## The problem
Pictures in the data should be dropped; transcribe exactly the lines from the one that has "black ellipse: (177, 167)" through the one that has "cyan rectangle: (132, 47) -> (118, 54), moved".

[Frame-by-frame shape edits]
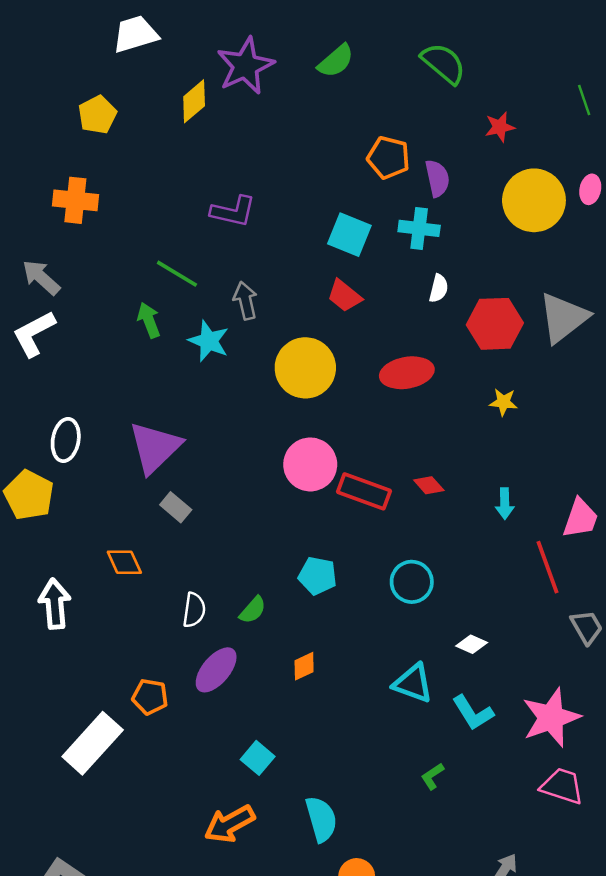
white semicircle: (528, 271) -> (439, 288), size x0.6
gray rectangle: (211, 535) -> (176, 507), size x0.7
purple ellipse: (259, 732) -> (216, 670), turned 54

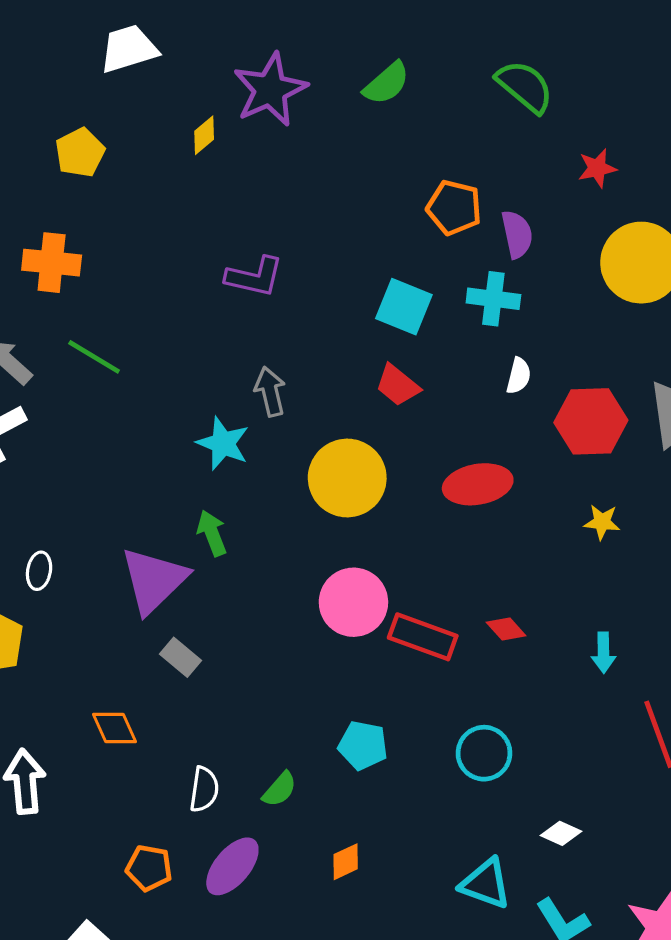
yellow diamond: (194, 101) -> (204, 135), size x0.7
green line: (177, 274) -> (94, 357), moved
green arrow: (149, 320) -> (212, 533), moved
white ellipse: (66, 440) -> (39, 571), size x0.7
orange pentagon: (150, 697) -> (149, 868), moved

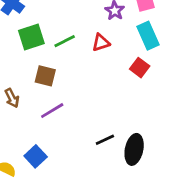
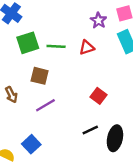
green line: (65, 41) -> (56, 46), turned 30
red square: (140, 68) -> (98, 96), moved

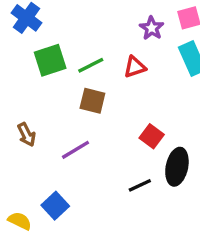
green line: (56, 46) -> (91, 65), turned -30
brown square: (40, 76) -> (92, 101), moved
black ellipse: (115, 138) -> (177, 167), moved

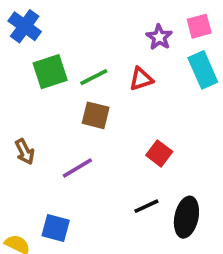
black ellipse: (177, 167) -> (186, 217), moved
blue square: (55, 206) -> (56, 228), turned -32

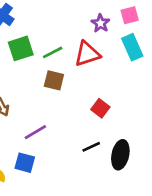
red triangle: (141, 79) -> (87, 54), size x1.5
purple line: (77, 168) -> (35, 132), moved

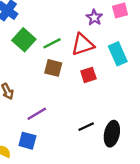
cyan rectangle: (132, 47) -> (118, 54), moved
green square: (21, 48) -> (24, 40), turned -30
red square: (100, 108) -> (88, 75), moved, turned 35

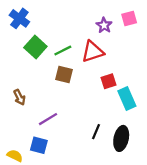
cyan rectangle: (118, 54) -> (127, 98), moved
red square: (88, 75) -> (109, 81), moved
black line: (86, 127) -> (96, 132), turned -42

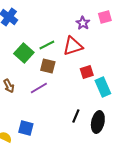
green square: (35, 47) -> (24, 53), moved
purple line: (48, 119) -> (39, 88), moved

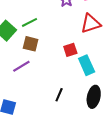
red triangle: (73, 46) -> (91, 23), moved
black ellipse: (98, 122) -> (94, 97), moved

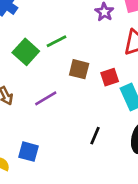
brown square: (31, 44) -> (79, 69), moved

## Exercise answer
black ellipse: (177, 167) -> (186, 217), moved
blue square: (55, 206) -> (56, 228), turned -32

red triangle: (141, 79) -> (87, 54), size x1.5
purple line: (77, 168) -> (35, 132), moved

cyan rectangle: (132, 47) -> (118, 54), moved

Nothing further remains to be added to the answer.